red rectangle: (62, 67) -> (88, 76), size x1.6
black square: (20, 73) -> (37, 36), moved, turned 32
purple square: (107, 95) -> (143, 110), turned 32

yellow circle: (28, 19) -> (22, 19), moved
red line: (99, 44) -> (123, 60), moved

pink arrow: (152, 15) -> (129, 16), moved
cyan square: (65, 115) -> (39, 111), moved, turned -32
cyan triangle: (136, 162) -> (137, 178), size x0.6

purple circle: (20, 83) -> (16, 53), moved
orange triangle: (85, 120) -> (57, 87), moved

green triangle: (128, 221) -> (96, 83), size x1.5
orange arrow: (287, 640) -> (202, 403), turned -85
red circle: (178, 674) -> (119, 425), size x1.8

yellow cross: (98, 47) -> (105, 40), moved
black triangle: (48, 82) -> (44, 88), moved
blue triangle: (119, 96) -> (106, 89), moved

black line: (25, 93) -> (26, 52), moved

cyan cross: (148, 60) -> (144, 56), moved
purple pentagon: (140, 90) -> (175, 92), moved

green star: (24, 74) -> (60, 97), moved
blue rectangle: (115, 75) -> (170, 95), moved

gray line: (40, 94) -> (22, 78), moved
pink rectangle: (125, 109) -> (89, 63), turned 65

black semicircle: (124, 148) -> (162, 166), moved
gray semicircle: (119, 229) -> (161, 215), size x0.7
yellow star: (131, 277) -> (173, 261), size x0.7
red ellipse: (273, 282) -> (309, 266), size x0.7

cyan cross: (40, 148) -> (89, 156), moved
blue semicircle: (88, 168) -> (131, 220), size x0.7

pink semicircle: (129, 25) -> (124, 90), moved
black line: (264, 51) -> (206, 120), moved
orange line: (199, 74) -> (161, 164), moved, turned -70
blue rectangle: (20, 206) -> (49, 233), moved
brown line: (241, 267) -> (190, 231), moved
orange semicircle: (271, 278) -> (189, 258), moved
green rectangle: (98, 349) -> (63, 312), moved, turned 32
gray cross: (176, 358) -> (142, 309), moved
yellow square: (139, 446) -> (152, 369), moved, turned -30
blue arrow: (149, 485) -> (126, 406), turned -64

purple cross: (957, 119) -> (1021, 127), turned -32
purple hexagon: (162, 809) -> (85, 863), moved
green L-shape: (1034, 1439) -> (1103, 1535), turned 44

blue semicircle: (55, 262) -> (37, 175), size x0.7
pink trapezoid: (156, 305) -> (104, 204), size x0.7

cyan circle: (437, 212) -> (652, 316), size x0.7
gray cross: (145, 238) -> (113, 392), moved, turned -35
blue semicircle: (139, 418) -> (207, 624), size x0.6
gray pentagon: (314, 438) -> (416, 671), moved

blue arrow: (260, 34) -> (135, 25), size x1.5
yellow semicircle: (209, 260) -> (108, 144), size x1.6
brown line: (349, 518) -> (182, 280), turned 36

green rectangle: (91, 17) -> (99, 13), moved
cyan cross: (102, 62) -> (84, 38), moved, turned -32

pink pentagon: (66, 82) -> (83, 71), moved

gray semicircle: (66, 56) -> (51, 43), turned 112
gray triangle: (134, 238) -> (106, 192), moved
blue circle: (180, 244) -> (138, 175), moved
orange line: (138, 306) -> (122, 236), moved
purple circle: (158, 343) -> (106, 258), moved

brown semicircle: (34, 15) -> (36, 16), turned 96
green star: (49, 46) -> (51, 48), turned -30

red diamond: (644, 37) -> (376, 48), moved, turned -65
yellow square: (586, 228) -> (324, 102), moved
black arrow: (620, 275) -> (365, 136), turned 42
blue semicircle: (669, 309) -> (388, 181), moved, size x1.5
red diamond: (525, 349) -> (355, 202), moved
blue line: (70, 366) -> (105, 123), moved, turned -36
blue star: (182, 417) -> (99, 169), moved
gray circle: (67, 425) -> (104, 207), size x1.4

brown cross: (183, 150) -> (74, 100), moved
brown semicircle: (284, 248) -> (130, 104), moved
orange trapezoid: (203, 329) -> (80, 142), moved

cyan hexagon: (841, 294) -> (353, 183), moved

+++++

In the entries above, find the line holding "orange arrow: (287, 640)" and the line holding "brown line: (241, 267) -> (190, 231), moved"; print both of them and every line between, exactly, and nothing else.

orange arrow: (287, 640) -> (202, 403), turned -85
red circle: (178, 674) -> (119, 425), size x1.8

yellow cross: (98, 47) -> (105, 40), moved
black triangle: (48, 82) -> (44, 88), moved
blue triangle: (119, 96) -> (106, 89), moved

black line: (25, 93) -> (26, 52), moved

cyan cross: (148, 60) -> (144, 56), moved
purple pentagon: (140, 90) -> (175, 92), moved

green star: (24, 74) -> (60, 97), moved
blue rectangle: (115, 75) -> (170, 95), moved

gray line: (40, 94) -> (22, 78), moved
pink rectangle: (125, 109) -> (89, 63), turned 65

black semicircle: (124, 148) -> (162, 166), moved
gray semicircle: (119, 229) -> (161, 215), size x0.7
yellow star: (131, 277) -> (173, 261), size x0.7
red ellipse: (273, 282) -> (309, 266), size x0.7

cyan cross: (40, 148) -> (89, 156), moved
blue semicircle: (88, 168) -> (131, 220), size x0.7

pink semicircle: (129, 25) -> (124, 90), moved
black line: (264, 51) -> (206, 120), moved
orange line: (199, 74) -> (161, 164), moved, turned -70
blue rectangle: (20, 206) -> (49, 233), moved
brown line: (241, 267) -> (190, 231), moved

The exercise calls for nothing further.